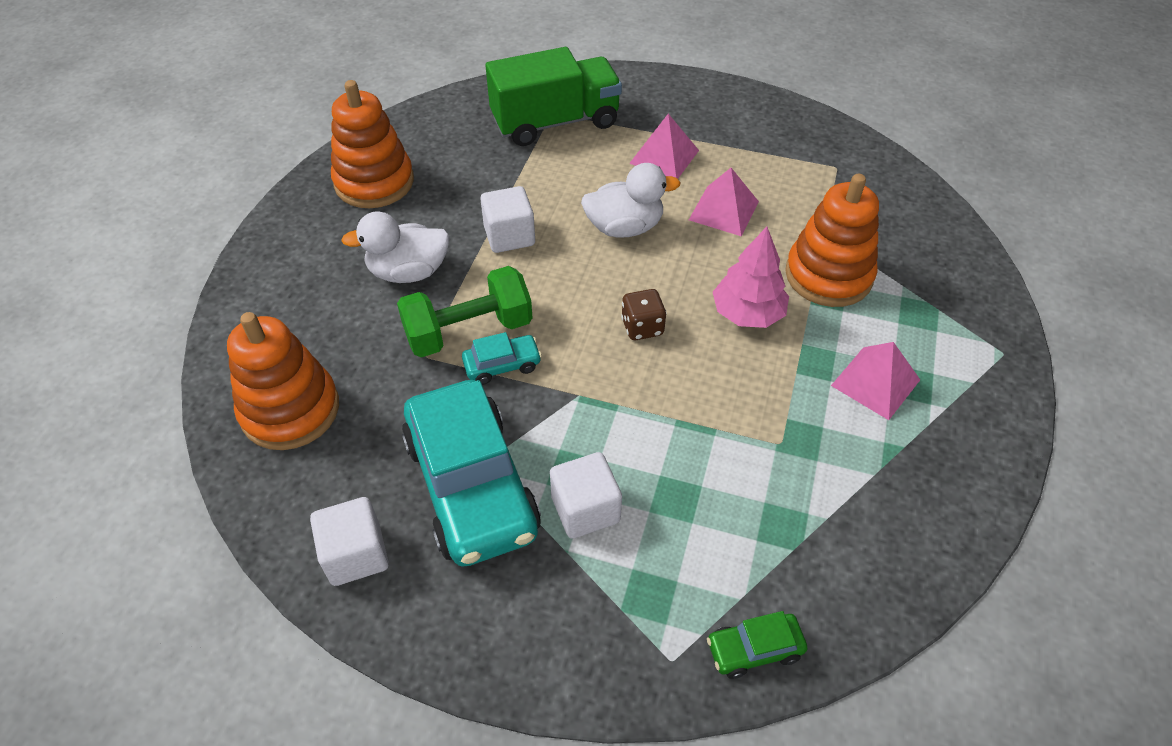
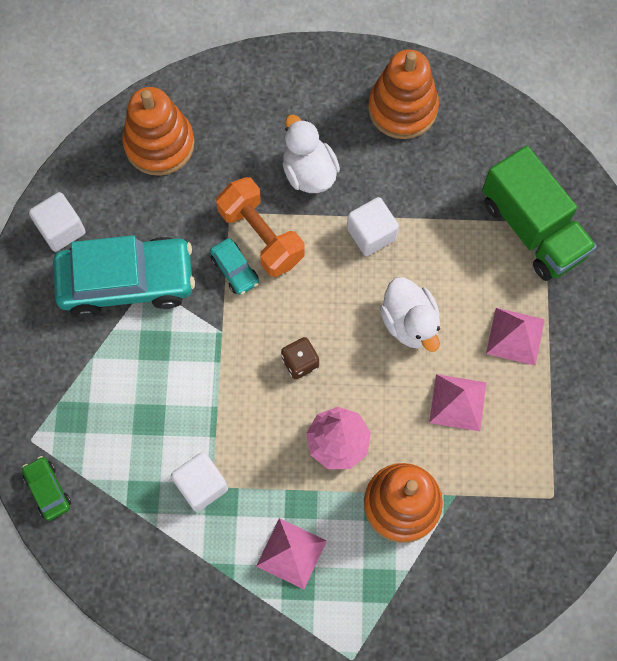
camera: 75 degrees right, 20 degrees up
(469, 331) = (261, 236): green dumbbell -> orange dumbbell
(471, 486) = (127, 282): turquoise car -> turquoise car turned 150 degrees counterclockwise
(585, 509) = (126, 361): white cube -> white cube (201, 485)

===============

Strip out the pictures and quote the remaining data word for word.

camera: 75 degrees right, 20 degrees up
(469, 331) = (261, 236): green dumbbell -> orange dumbbell
(471, 486) = (127, 282): turquoise car -> turquoise car turned 150 degrees counterclockwise
(585, 509) = (126, 361): white cube -> white cube (201, 485)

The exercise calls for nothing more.